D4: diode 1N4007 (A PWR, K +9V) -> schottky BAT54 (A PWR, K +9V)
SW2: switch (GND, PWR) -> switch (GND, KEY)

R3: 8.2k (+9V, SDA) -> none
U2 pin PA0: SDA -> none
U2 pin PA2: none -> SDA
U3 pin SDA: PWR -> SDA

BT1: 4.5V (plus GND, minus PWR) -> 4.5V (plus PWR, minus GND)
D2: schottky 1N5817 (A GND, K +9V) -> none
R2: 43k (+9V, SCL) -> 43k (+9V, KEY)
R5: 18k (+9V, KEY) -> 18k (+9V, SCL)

__________

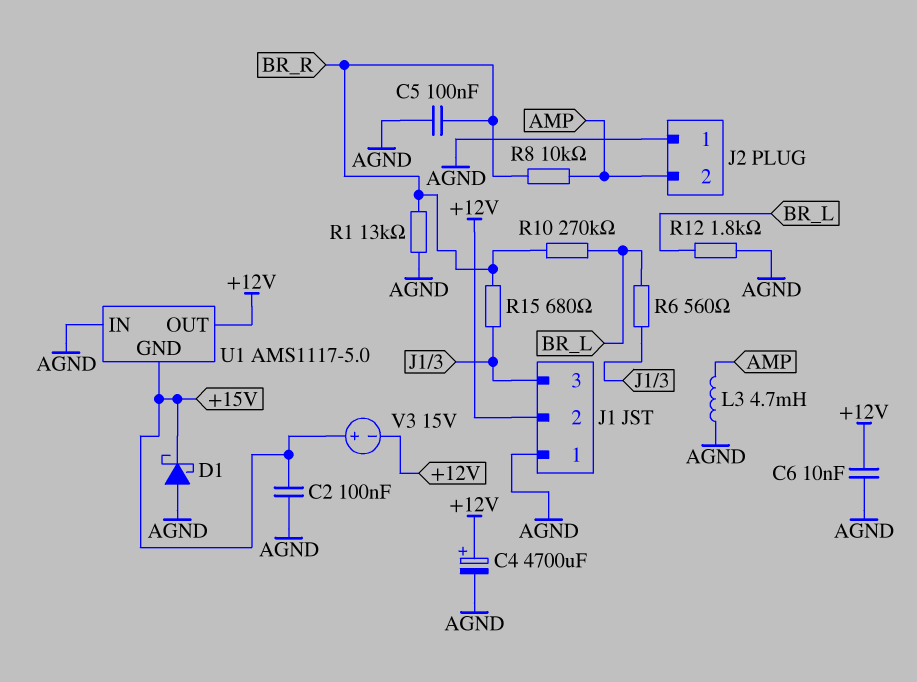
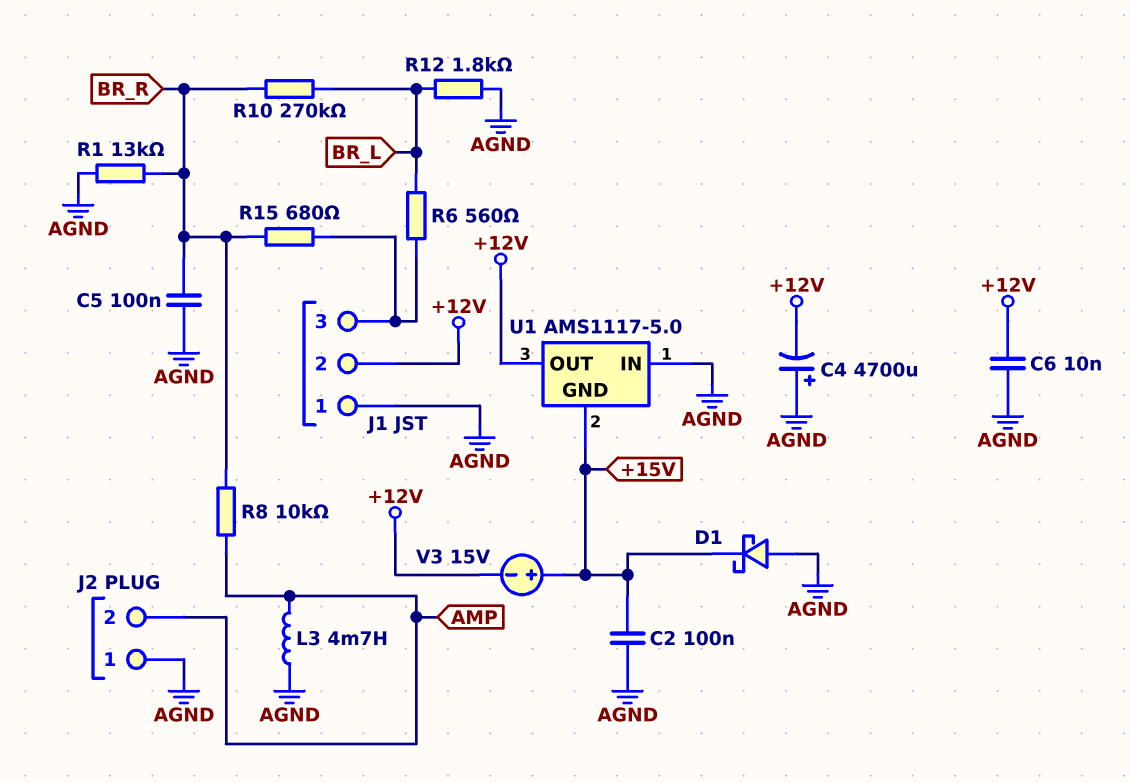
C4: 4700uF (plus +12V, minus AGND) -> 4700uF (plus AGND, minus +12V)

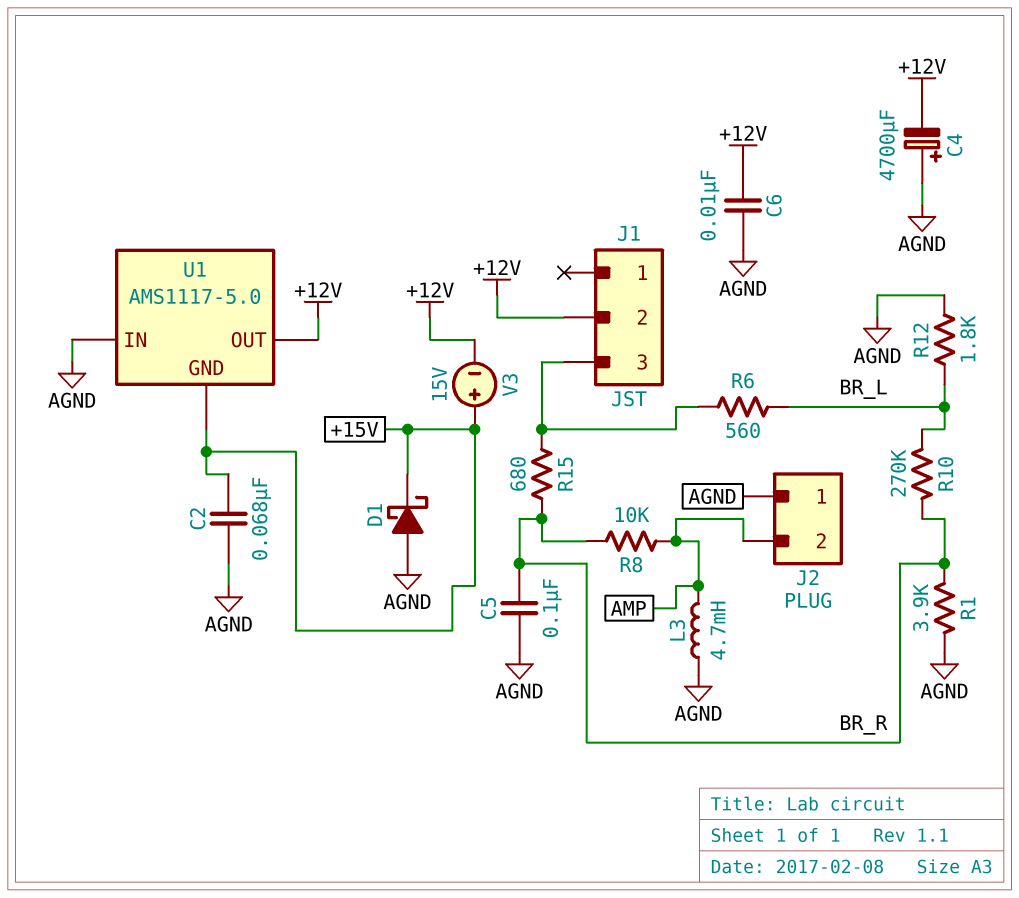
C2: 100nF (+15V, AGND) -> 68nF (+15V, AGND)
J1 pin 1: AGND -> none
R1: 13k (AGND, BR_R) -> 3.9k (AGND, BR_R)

__________

» **EXERCISE INSTRUCTIONS**
All lines holding the word "AGND" must be found in the listing and copied.

» **SOLUTION TO THIS EXERCISE**
C4: 4700uF (plus +12V, minus AGND) -> 4700uF (plus AGND, minus +12V)
C2: 100nF (+15V, AGND) -> 68nF (+15V, AGND)
J1 pin 1: AGND -> none
R1: 13k (AGND, BR_R) -> 3.9k (AGND, BR_R)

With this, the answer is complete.